● Problem to solve:
What is needed is an exact copy of the entries below, from the line that contains "(571, 276) = (593, 287): pink" through the final line, both included, and nothing else.

● Data to use:
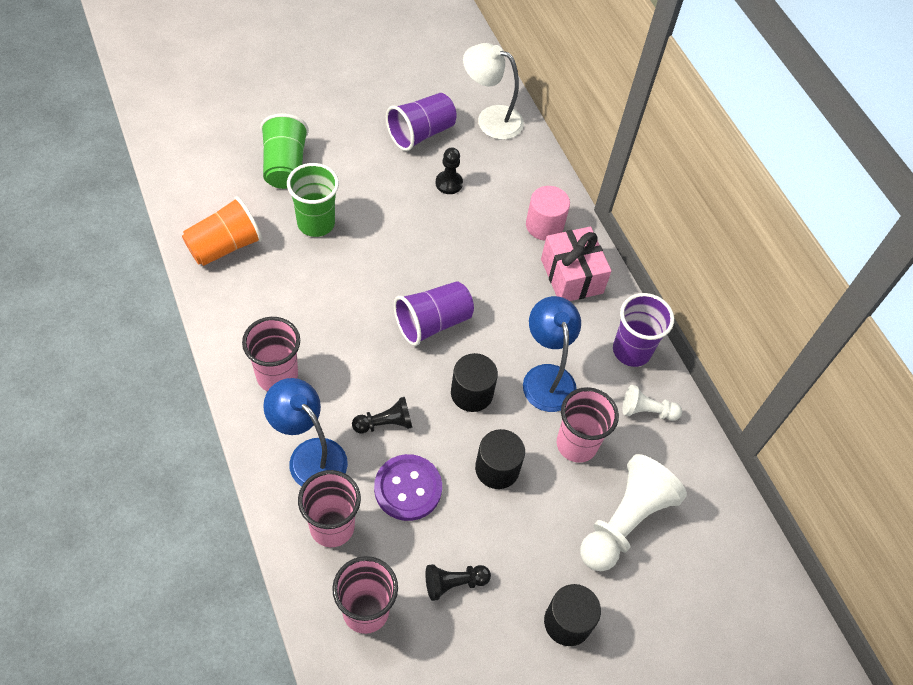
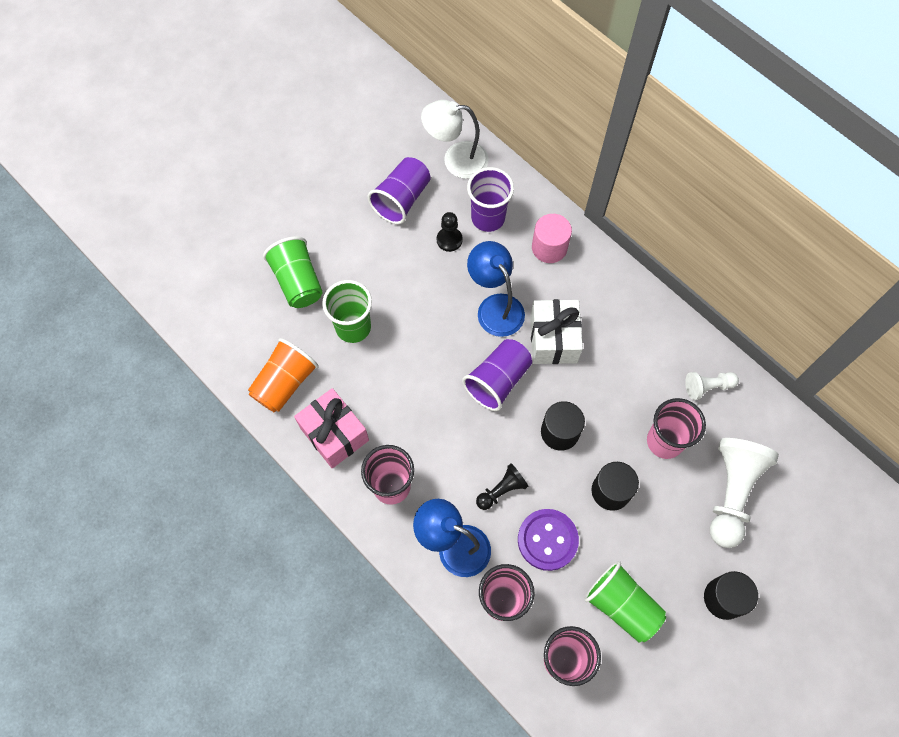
camera: 15 degrees left, 10 degrees up
(454, 583) = (621, 605): black pawn -> green cup
(507, 307) = (553, 339): none -> white gift
(546, 377) = (614, 391): blue lamp -> blue lamp (495, 306)
(571, 276) = (593, 287): pink gift -> pink gift (334, 434)
(631, 351) = (672, 337): purple cup -> purple cup (488, 218)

● Reply:
(571, 276) = (593, 287): pink gift -> pink gift (334, 434)
(631, 351) = (672, 337): purple cup -> purple cup (488, 218)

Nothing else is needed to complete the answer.